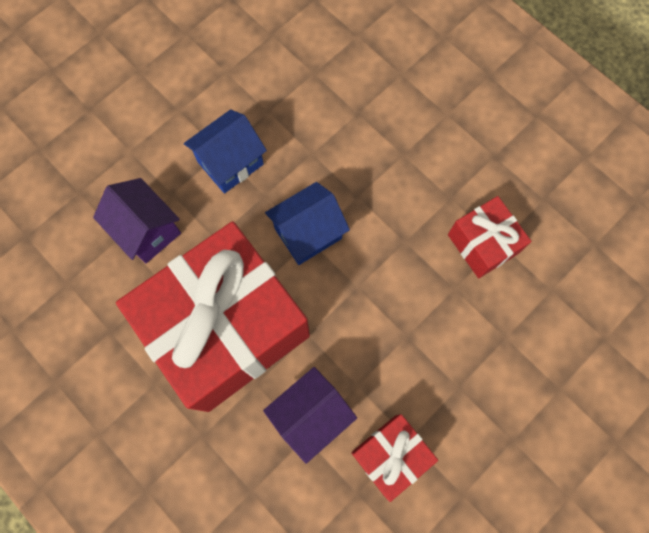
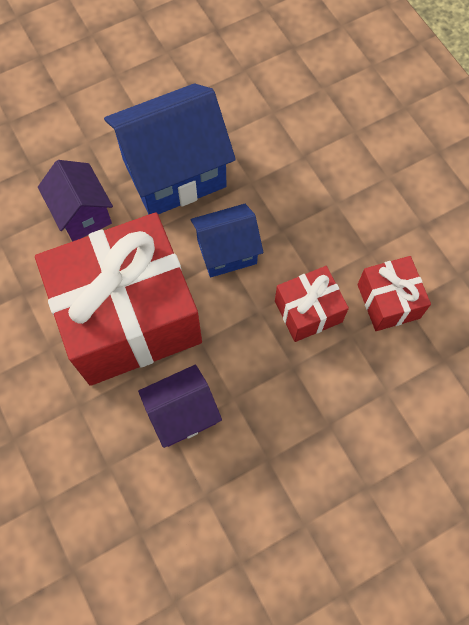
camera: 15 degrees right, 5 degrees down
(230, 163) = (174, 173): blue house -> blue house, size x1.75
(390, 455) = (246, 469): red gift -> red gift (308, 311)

-.-.-

Work request:
Reproduce the listing verbatim, and keep the pictures out of the copy.

Solution to this exercise:
camera: 15 degrees right, 5 degrees down
(230, 163) = (174, 173): blue house -> blue house, size x1.75
(390, 455) = (246, 469): red gift -> red gift (308, 311)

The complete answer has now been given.